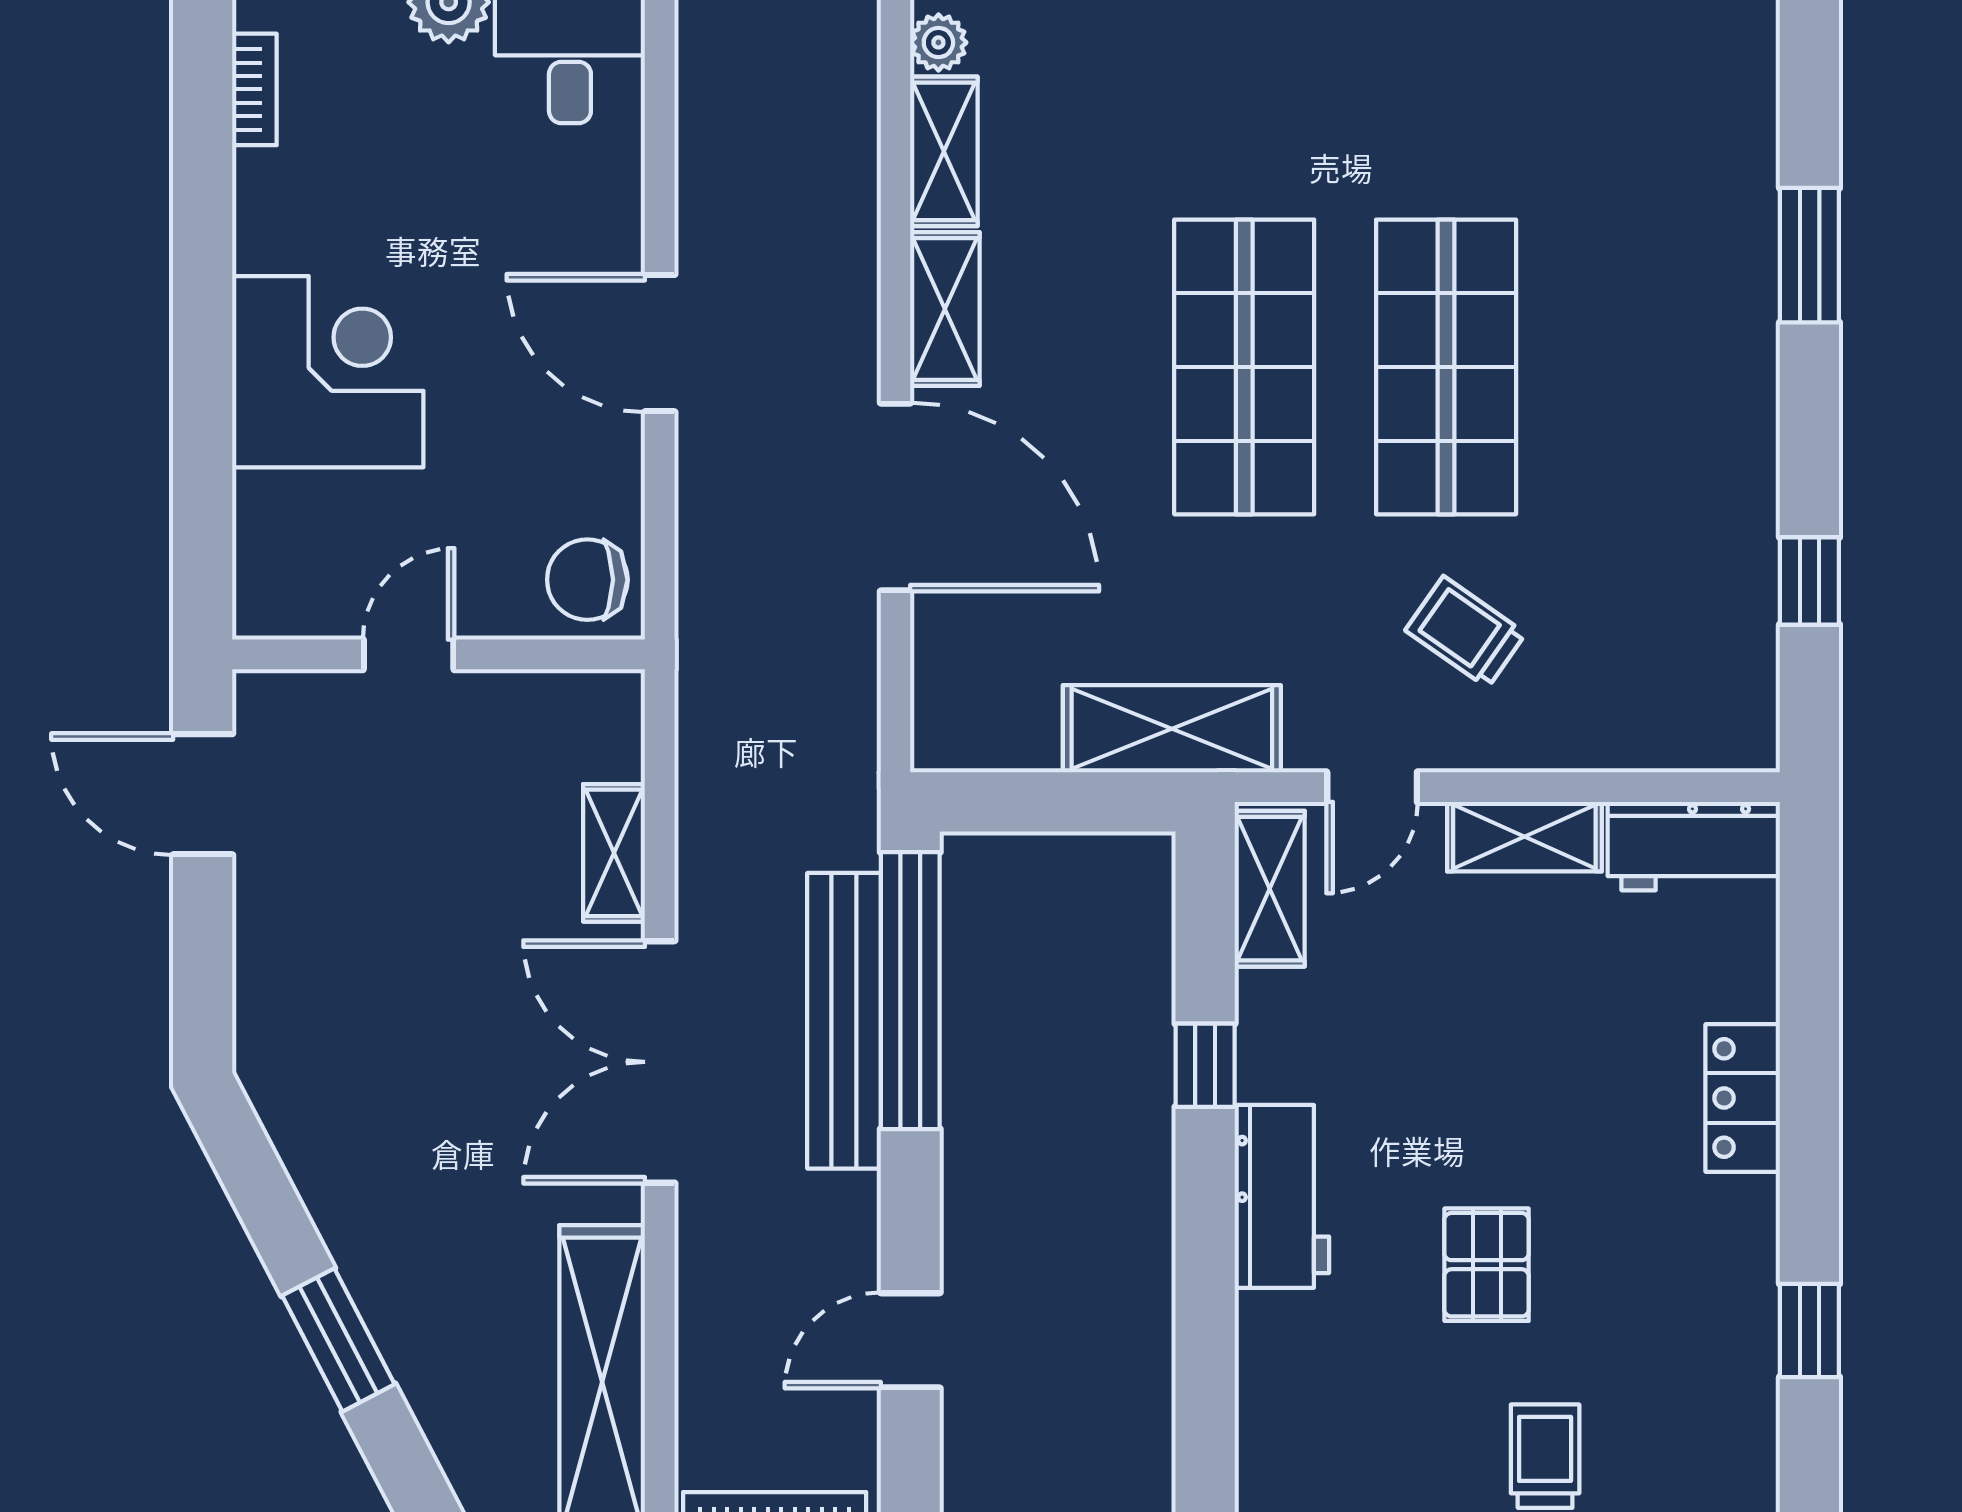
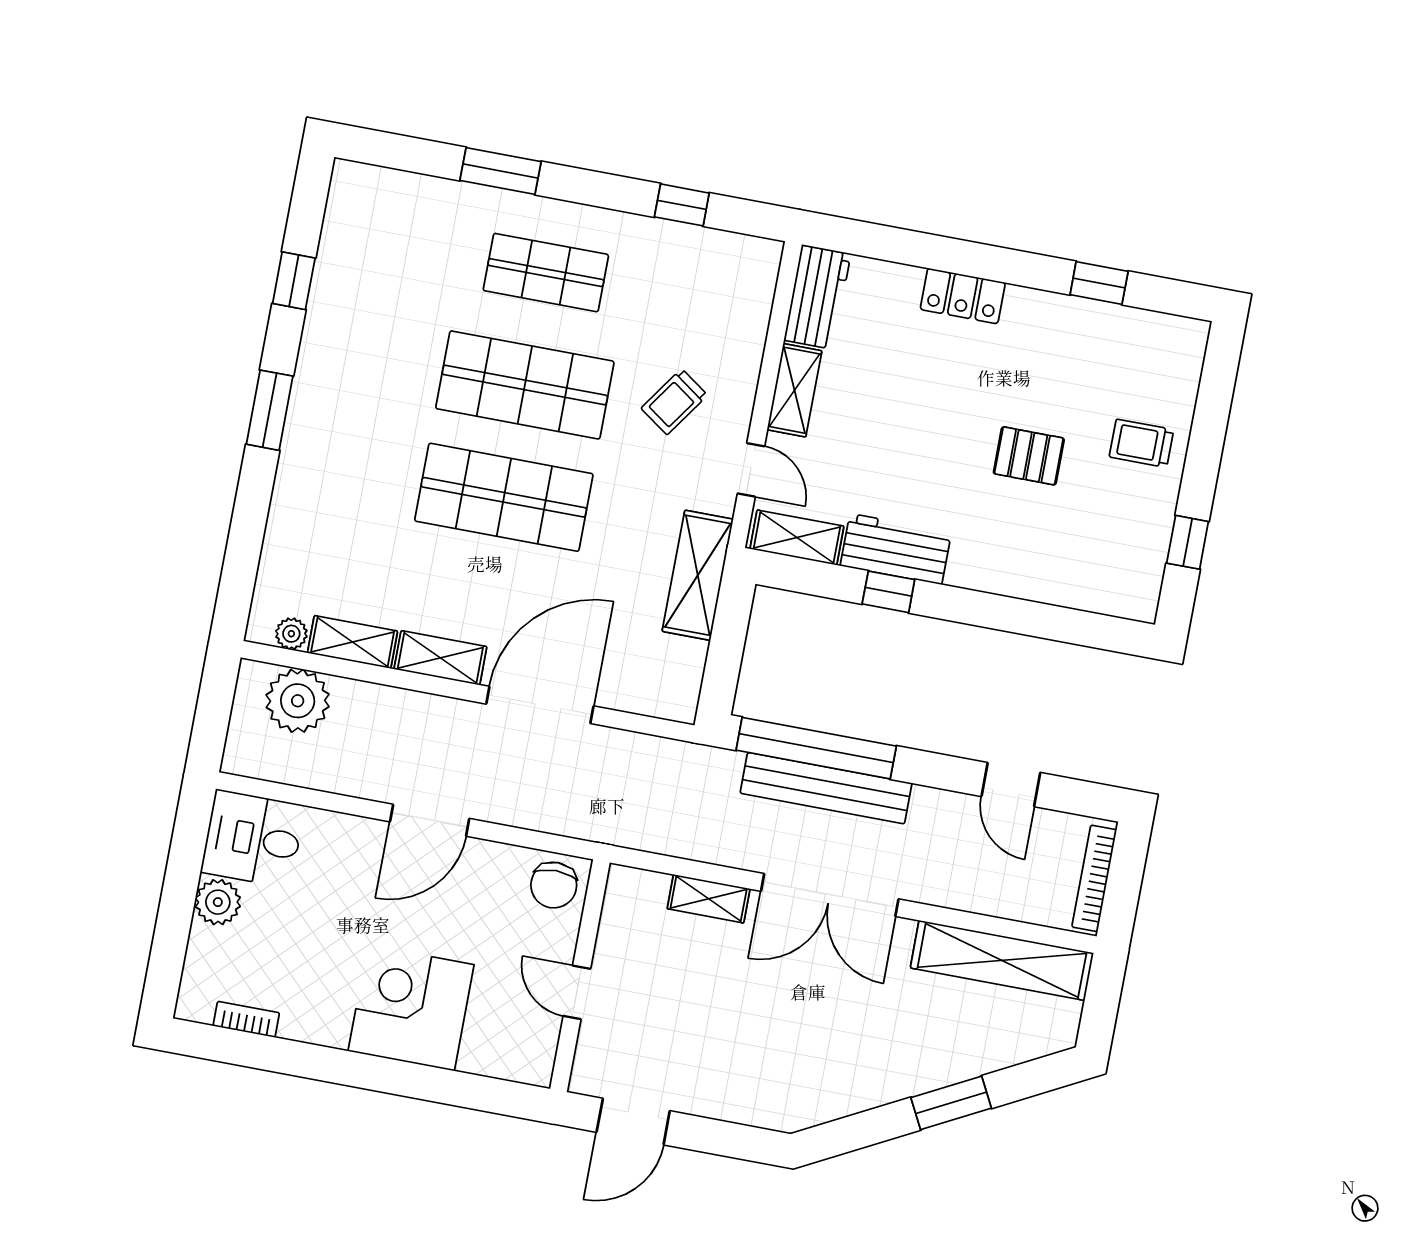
plant: (824, 75) -> (298, 701), added
shop shelf: (1648, 367) -> (546, 273), added
workbench: (1282, 1196) -> (896, 549), moved

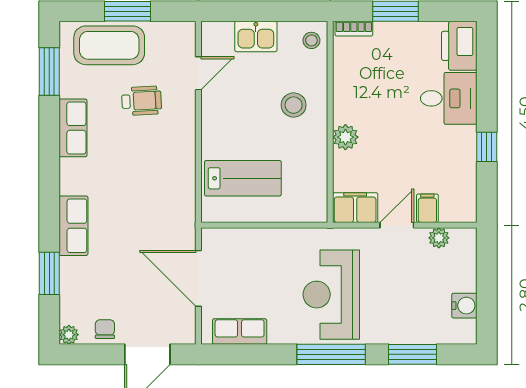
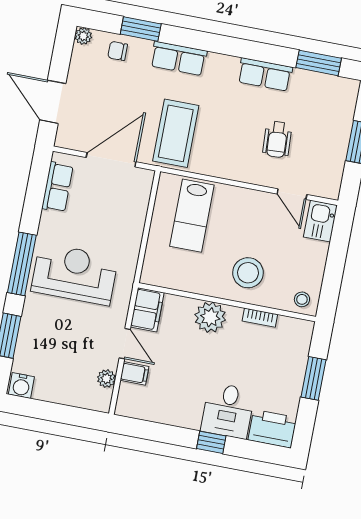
bookcase: (354, 29) -> (260, 318), moved, turned -90
kitchen sink: (256, 37) -> (320, 221), moved
coffee table: (109, 45) -> (176, 133), moved
stool: (294, 105) -> (248, 273), width x1.38, depth x1.38
plant: (345, 137) -> (210, 317), width x1.36, depth x1.36
window: (487, 147) -> (211, 442), moved
water cooler: (464, 306) -> (21, 386), moved
chair: (105, 329) -> (118, 51), moved, turned 180

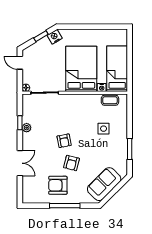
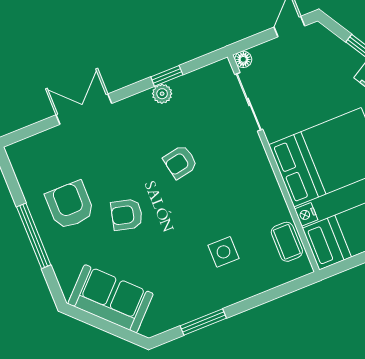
armchair: (64, 141) -> (180, 162), moved
double door: (20, 163) -> (84, 109), swing flipped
....................
**Work to complete**
Each line of the data must be transcribed exactly; pictures are not carried over.

**Solution to this problem**
plant: (824, 75) -> (298, 701), added
shop shelf: (1648, 367) -> (546, 273), added
workbench: (1282, 1196) -> (896, 549), moved

bookcase: (354, 29) -> (260, 318), moved, turned -90
kitchen sink: (256, 37) -> (320, 221), moved
coffee table: (109, 45) -> (176, 133), moved
stool: (294, 105) -> (248, 273), width x1.38, depth x1.38
plant: (345, 137) -> (210, 317), width x1.36, depth x1.36
window: (487, 147) -> (211, 442), moved
water cooler: (464, 306) -> (21, 386), moved
chair: (105, 329) -> (118, 51), moved, turned 180

armchair: (64, 141) -> (180, 162), moved
double door: (20, 163) -> (84, 109), swing flipped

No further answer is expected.